With the pictures removed, set down all of the entries below exactly.

▶ _TASK INPUT_
★ ★ ★ ★
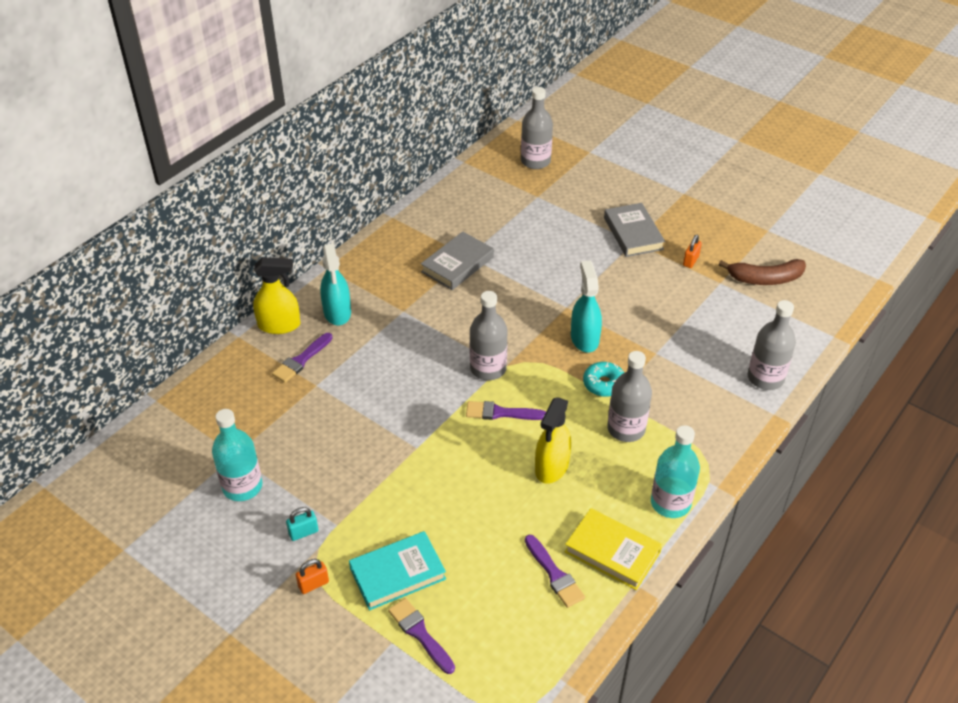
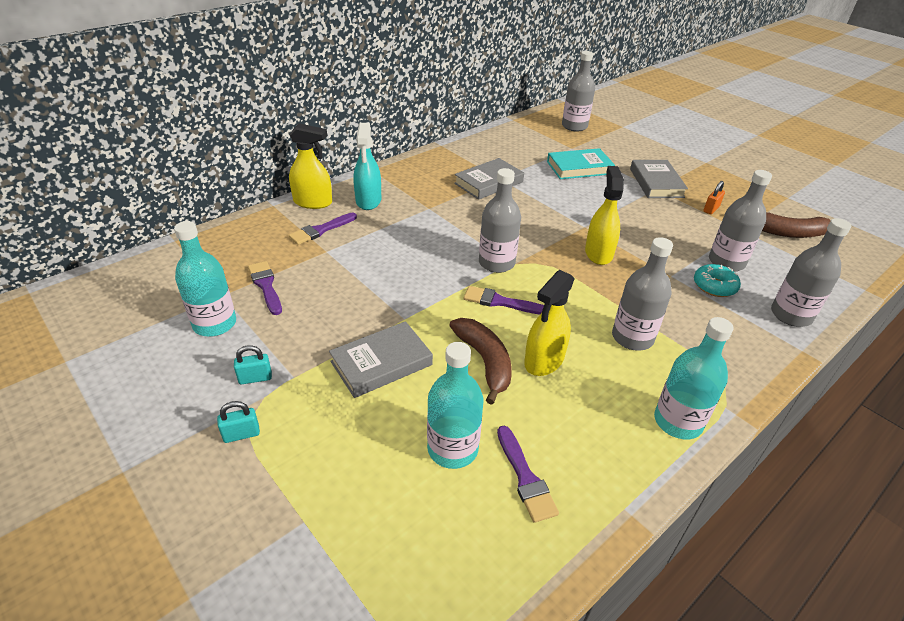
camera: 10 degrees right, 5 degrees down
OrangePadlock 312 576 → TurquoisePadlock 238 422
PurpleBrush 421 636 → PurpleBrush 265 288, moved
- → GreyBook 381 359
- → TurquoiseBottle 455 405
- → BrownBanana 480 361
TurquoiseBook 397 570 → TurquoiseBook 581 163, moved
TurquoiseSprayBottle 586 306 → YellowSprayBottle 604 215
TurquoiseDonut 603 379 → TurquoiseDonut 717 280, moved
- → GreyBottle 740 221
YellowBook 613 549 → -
★ ★ ★ ★
▶ _RESULT FOR THIS TASK_
camera: 10 degrees right, 5 degrees down
OrangePadlock 312 576 → TurquoisePadlock 238 422
PurpleBrush 421 636 → PurpleBrush 265 288, moved
- → GreyBook 381 359
- → TurquoiseBottle 455 405
- → BrownBanana 480 361
TurquoiseBook 397 570 → TurquoiseBook 581 163, moved
TurquoiseSprayBottle 586 306 → YellowSprayBottle 604 215
TurquoiseDonut 603 379 → TurquoiseDonut 717 280, moved
- → GreyBottle 740 221
YellowBook 613 549 → -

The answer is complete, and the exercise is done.